**What you are asked to do**
Reproduce the lines below exactly. Begin with the first, end with the line containing "blue dumbbell [466,234,528,323]", and leave out the pictures.

Coordinate-based object records
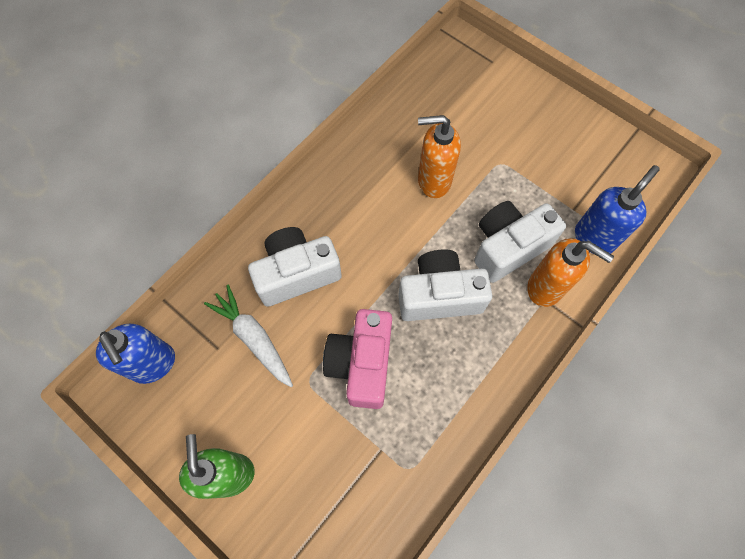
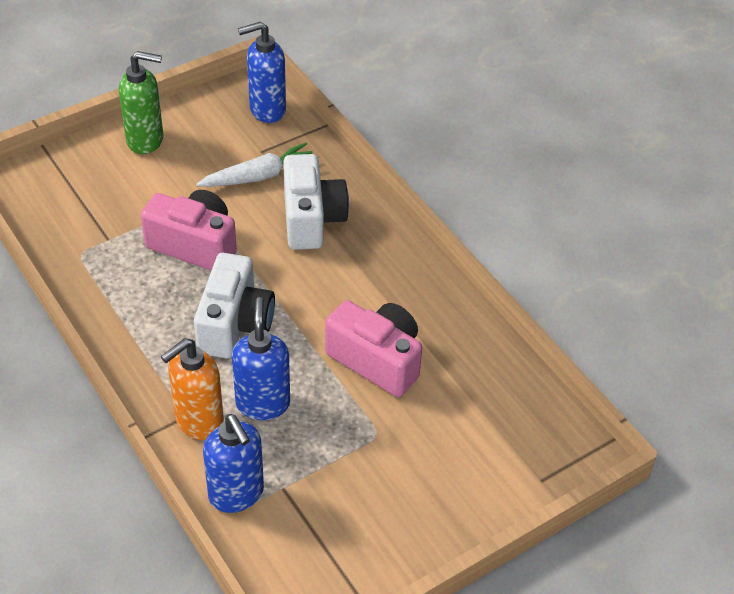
camera: 105 degrees right, 20 degrees down
orange soap dispenser [418,115,461,198] -> pink camera [325,300,422,397]
white camera [474,201,566,283] -> blue soap dispenser [232,297,290,420]

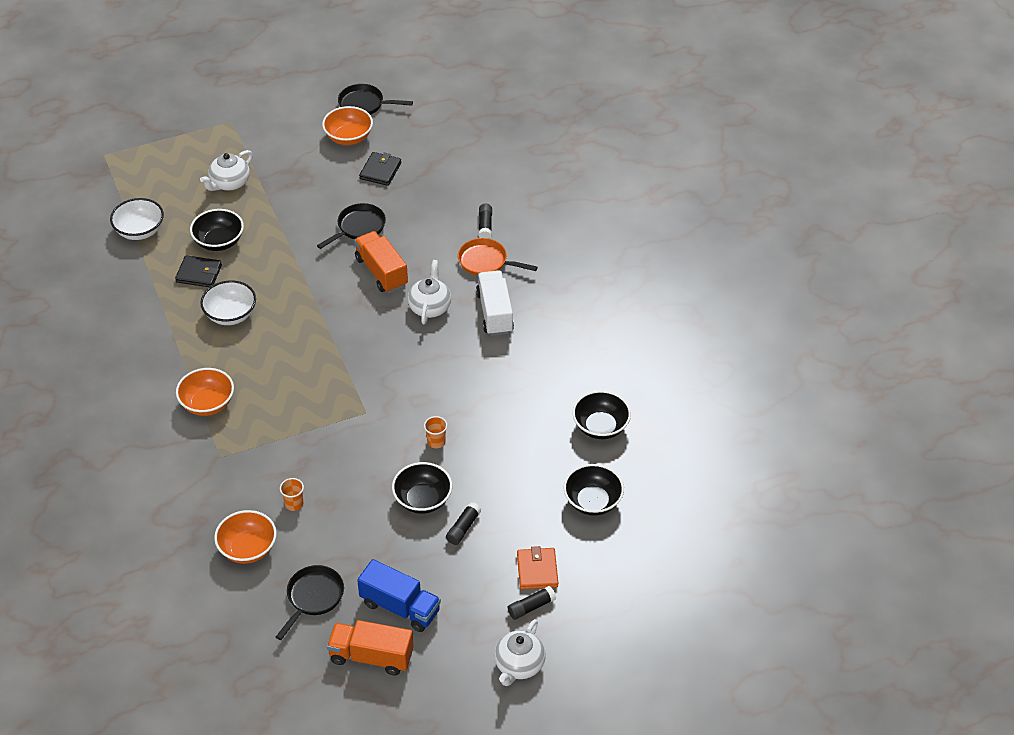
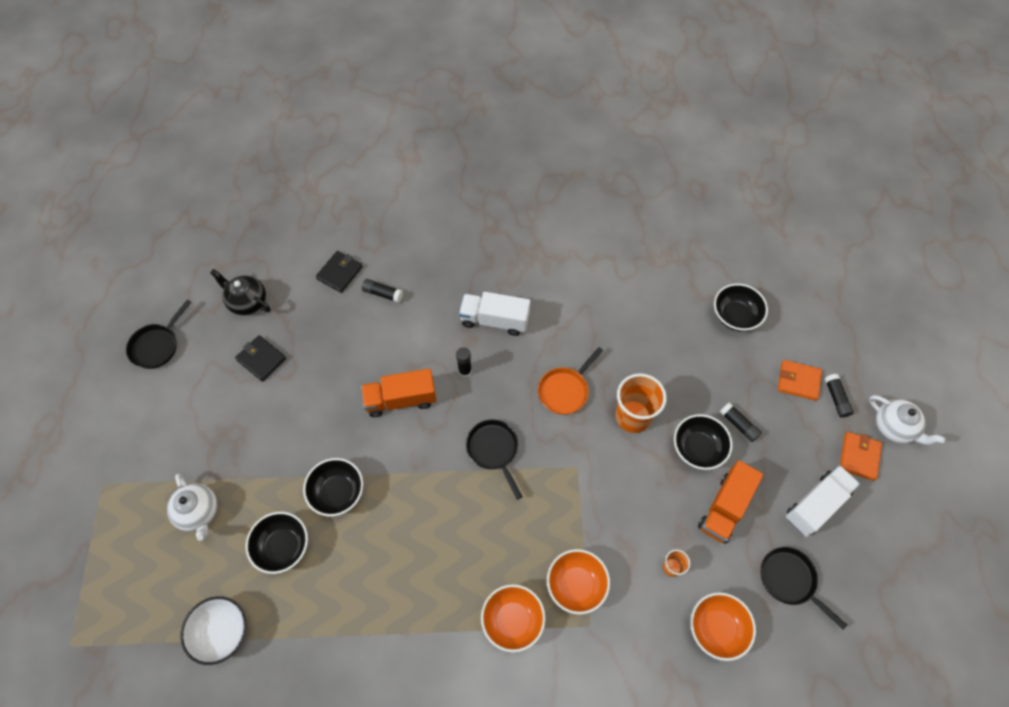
camera: 70 degrees left, 15 degrees up
black wallet [175,255,222,287] -> black wallet moved to [316,251,363,293]
white bowl [200,280,256,325] -> none
black pan [317,203,386,249] -> black pan moved to [466,420,523,500]
orange bowl [322,106,373,145] -> orange bowl moved to [547,549,610,614]
orange truck [327,620,414,675] -> orange truck moved to [698,460,763,544]
blue truck [357,559,441,632] -> white truck [786,465,860,537]
white teapot [408,260,451,324] -> black glue stick [456,347,472,377]
orange cup [424,416,447,448] -> orange cup [615,373,667,433], size x2.09
orange pan [458,238,538,276] -> orange pan moved to [538,347,603,415]
black bowl [572,391,631,439] -> black bowl moved to [303,458,363,516]
none -> black teapot [210,269,271,315]
none -> orange wallet [840,432,882,481]

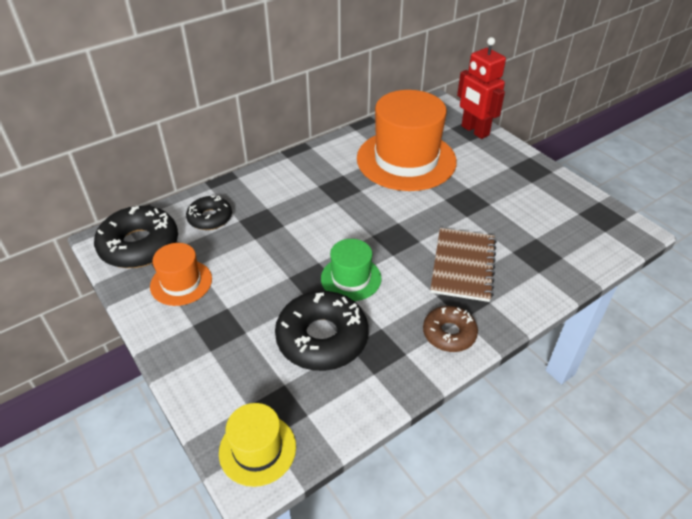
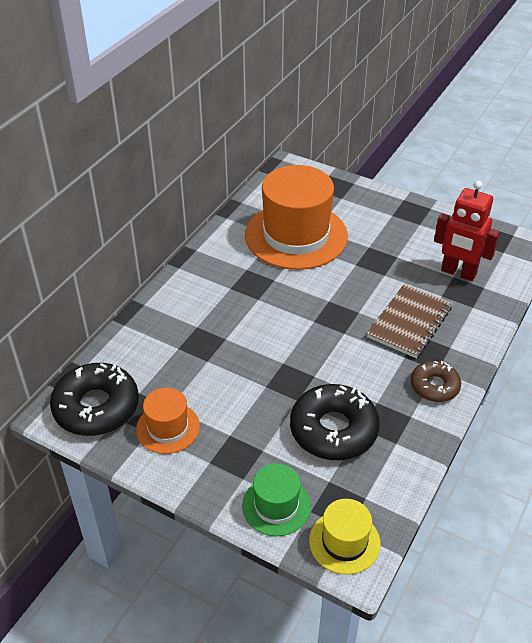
camera: 25 degrees left, 0 degrees up
black donut [186,196,232,230] -> none
green hat [321,239,381,301] -> green hat moved to [242,463,311,536]
brown notebook [430,228,497,302] -> brown notebook turned 45 degrees clockwise [367,284,452,358]
red robot [457,37,506,139] -> red robot moved to [434,181,500,281]

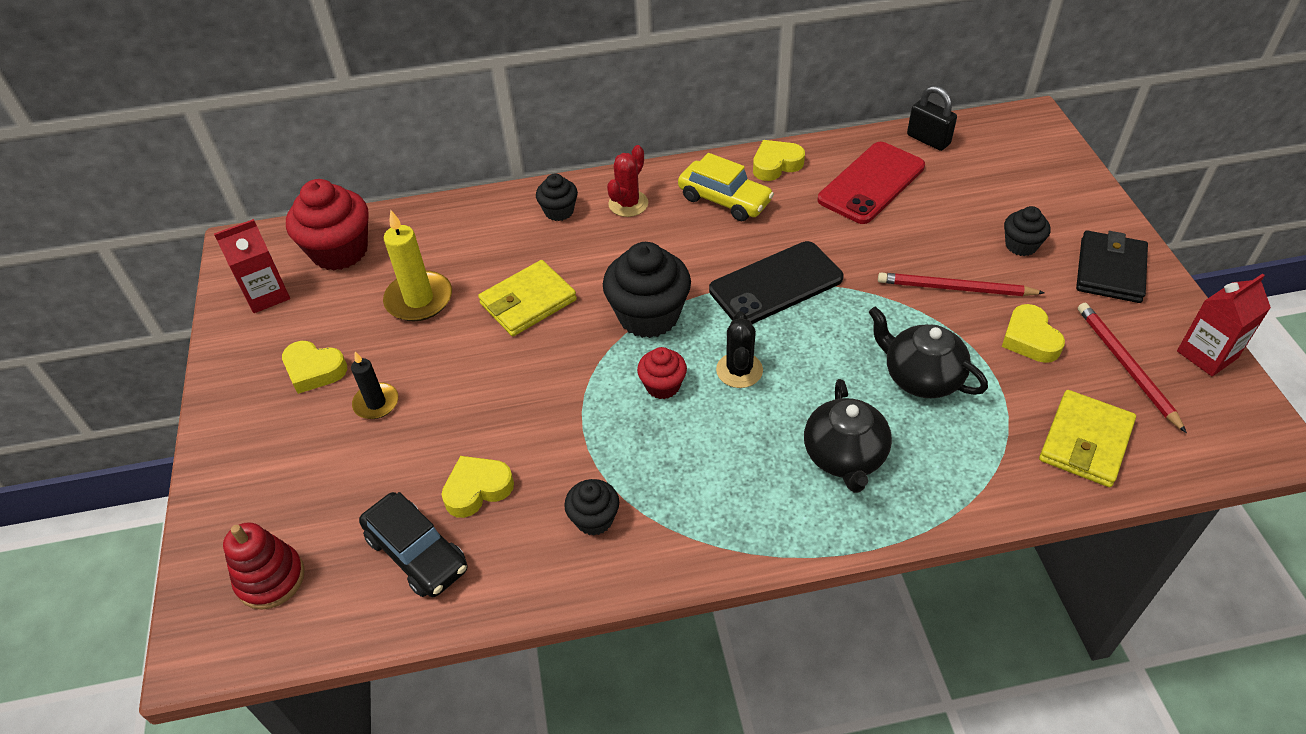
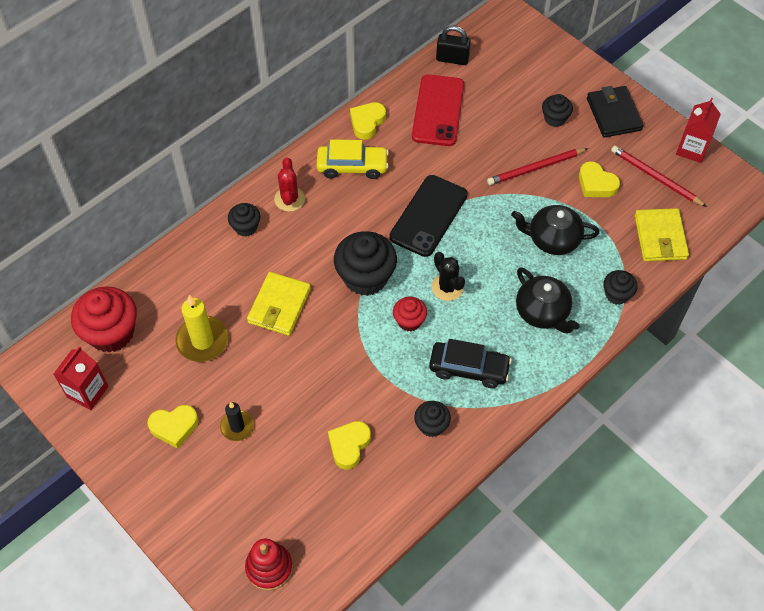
camera: 35 degrees left, 10 degrees up
black car [359,492,467,597] -> black car moved to [429,339,512,388]
none -> black cupcake [603,270,638,305]

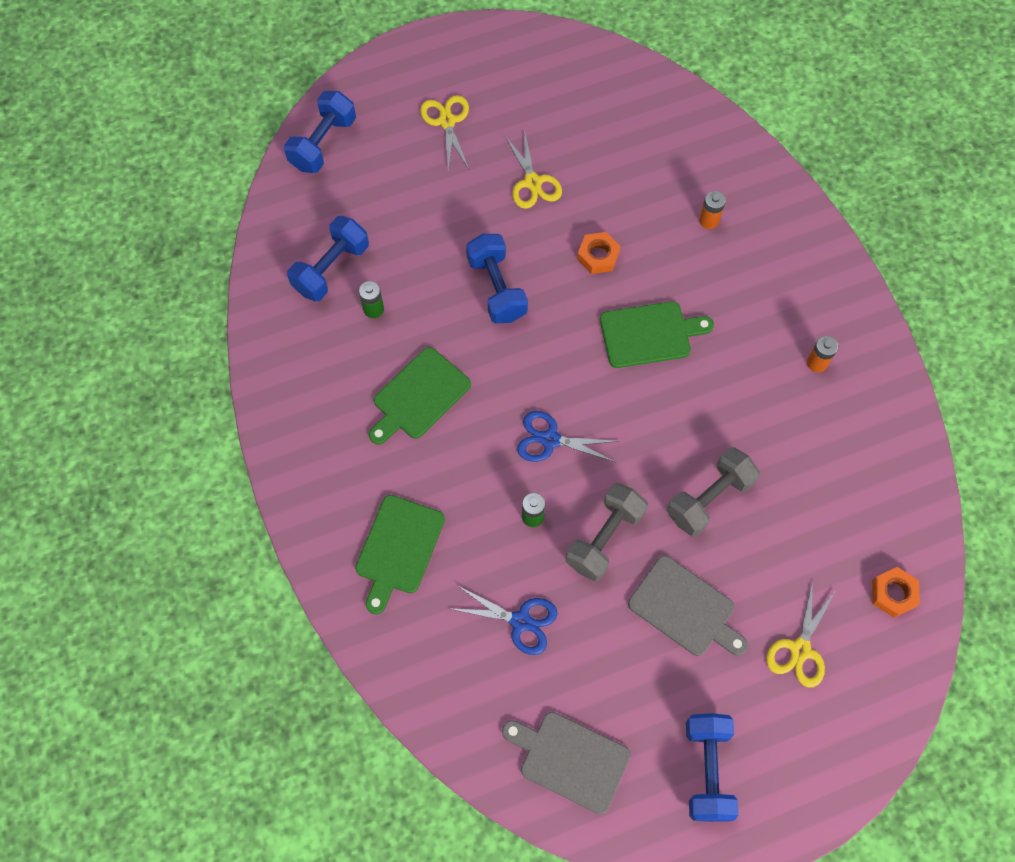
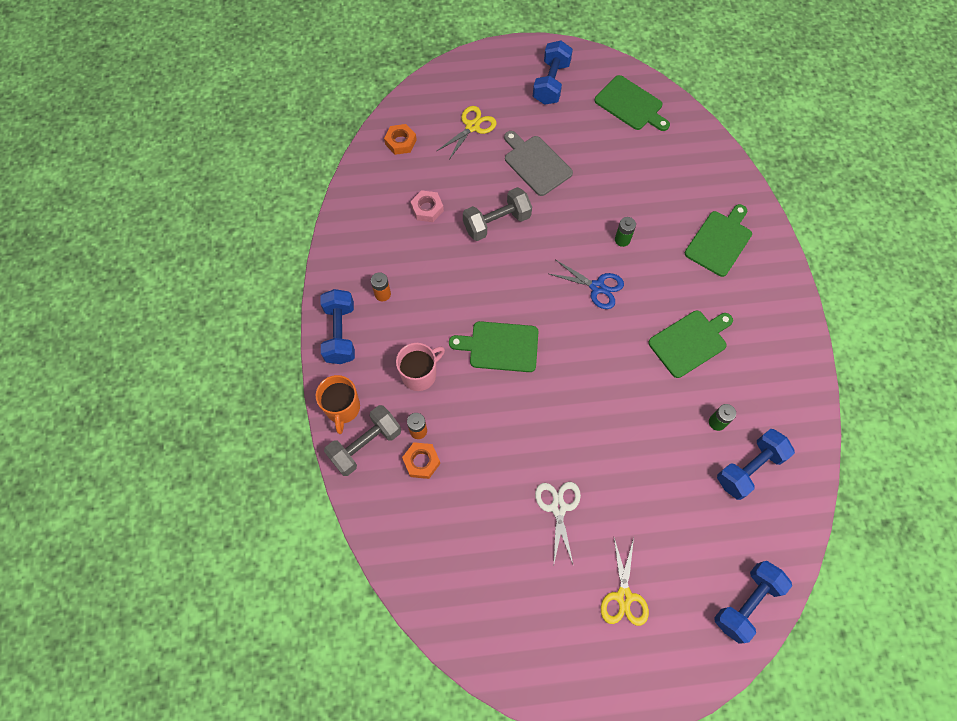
camera: 165 degrees left, 0 degrees up
blue scissors [452,586,557,655] -> none
blue dumbbell [466,234,528,323] -> blue dumbbell moved to [321,289,355,364]
grey cutting board [502,712,631,814] -> green cutting board [595,75,670,131]
yellow scissors [505,129,562,209] -> white scissors [535,482,581,564]
grey dumbbell [566,483,648,581] -> grey dumbbell moved to [324,405,401,476]
orange nut [577,232,621,274] -> orange nut moved to [402,442,440,479]
none -> orange mug [315,375,360,434]
none -> pink mug [396,343,445,391]
none -> pink nut [410,190,444,222]

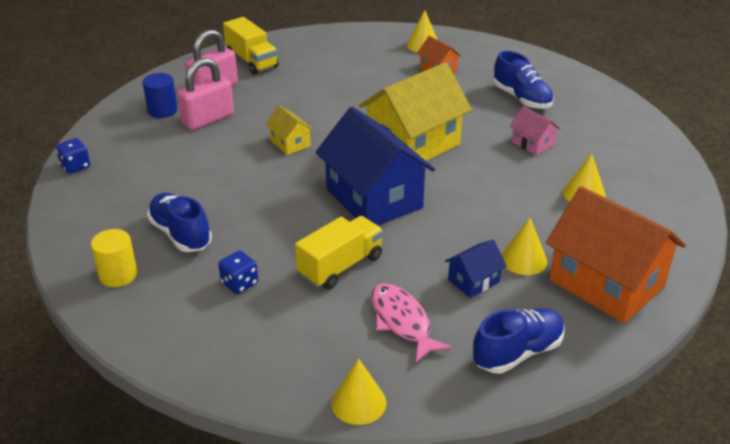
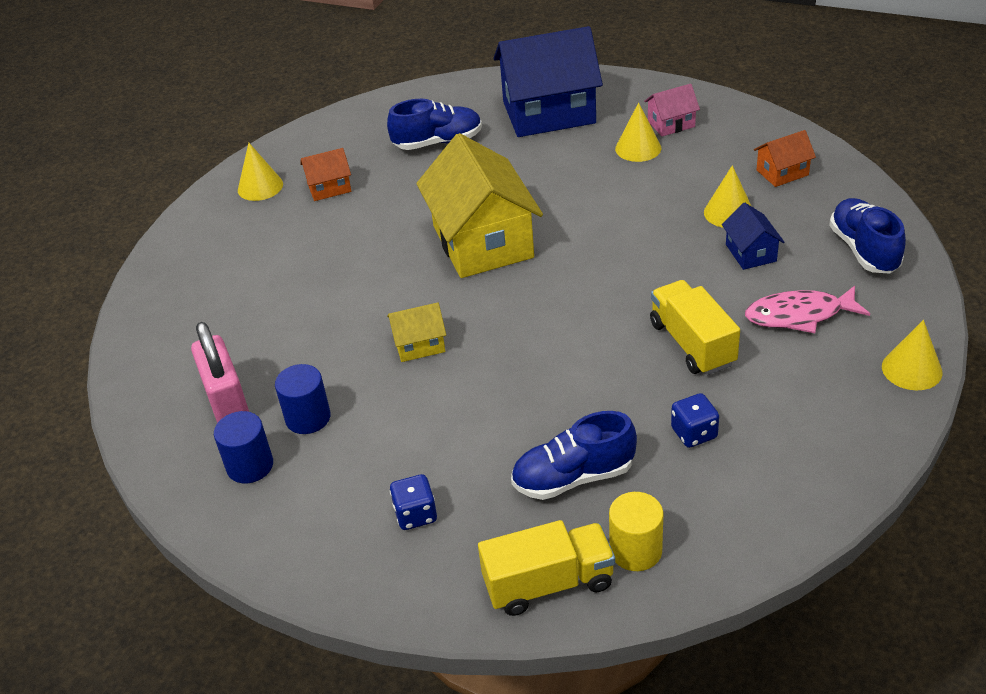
camera: 65 degrees left, 5 degrees up
blue dice [56,138,90,174] -> blue dice moved to [390,474,437,530]
pink padlock [177,58,234,130] -> blue cylinder [275,364,331,434]
yellow truck [223,17,278,75] -> yellow truck moved to [478,520,615,616]
blue house [315,107,435,226] -> blue house moved to [493,26,603,137]
pink house [510,106,560,155] -> pink house moved to [644,84,700,136]
orange house [546,186,686,323] -> orange house [754,130,816,187], size x0.45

**Solution to this task**
camera: 105 degrees right, 20 degrees down
orange soap dispenser [418,115,461,198] -> pink camera [325,300,422,397]
white camera [474,201,566,283] -> blue soap dispenser [232,297,290,420]

camera: 70 degrees left, 15 degrees up
black wallet [175,255,222,287] -> black wallet moved to [316,251,363,293]
white bowl [200,280,256,325] -> none
black pan [317,203,386,249] -> black pan moved to [466,420,523,500]
orange bowl [322,106,373,145] -> orange bowl moved to [547,549,610,614]
orange truck [327,620,414,675] -> orange truck moved to [698,460,763,544]
blue truck [357,559,441,632] -> white truck [786,465,860,537]
white teapot [408,260,451,324] -> black glue stick [456,347,472,377]
orange cup [424,416,447,448] -> orange cup [615,373,667,433], size x2.09
orange pan [458,238,538,276] -> orange pan moved to [538,347,603,415]
black bowl [572,391,631,439] -> black bowl moved to [303,458,363,516]
none -> black teapot [210,269,271,315]
none -> orange wallet [840,432,882,481]

camera: 25 degrees left, 0 degrees up
black donut [186,196,232,230] -> none
green hat [321,239,381,301] -> green hat moved to [242,463,311,536]
brown notebook [430,228,497,302] -> brown notebook turned 45 degrees clockwise [367,284,452,358]
red robot [457,37,506,139] -> red robot moved to [434,181,500,281]

camera: 35 degrees left, 10 degrees up
black car [359,492,467,597] -> black car moved to [429,339,512,388]
none -> black cupcake [603,270,638,305]

camera: 165 degrees left, 0 degrees up
blue scissors [452,586,557,655] -> none
blue dumbbell [466,234,528,323] -> blue dumbbell moved to [321,289,355,364]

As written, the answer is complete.